**Task inputs:**
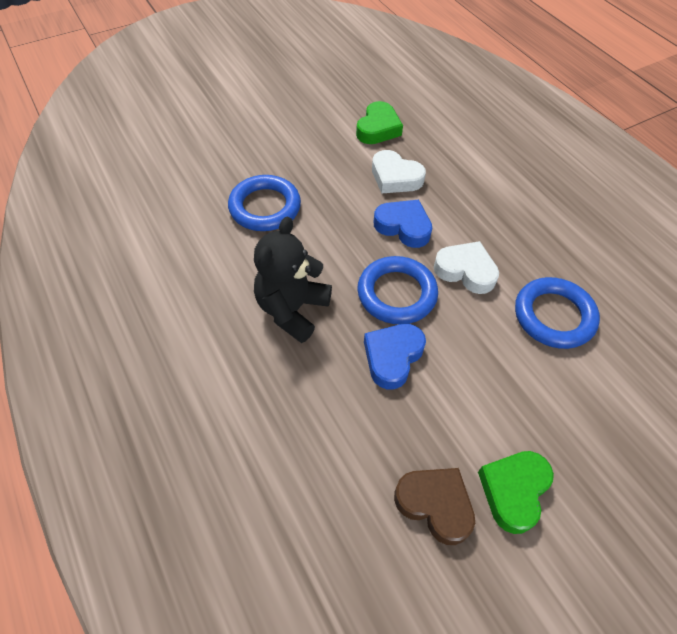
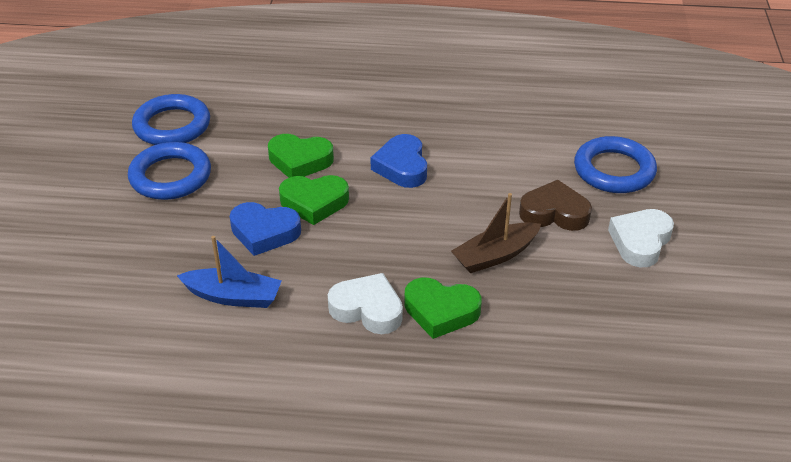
black teddy bear: 1 -> 0
blue boat: 0 -> 1
brown boat: 0 -> 1
green heart: 2 -> 3

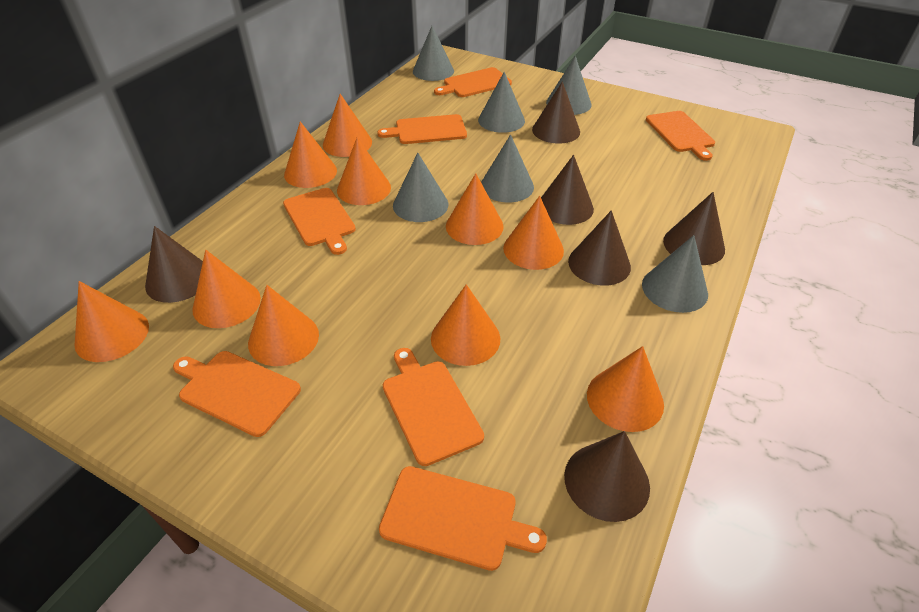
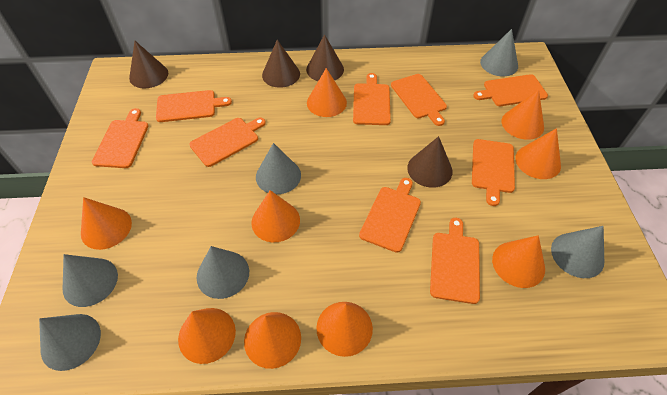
brown cone: 6 -> 4
orange cone: 10 -> 9
orange cutting board: 7 -> 9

**Task directions:**
Which lines of the data include "orange"? Copy each of them.

**Solution for this exercise:**
orange cone: 10 -> 9
orange cutting board: 7 -> 9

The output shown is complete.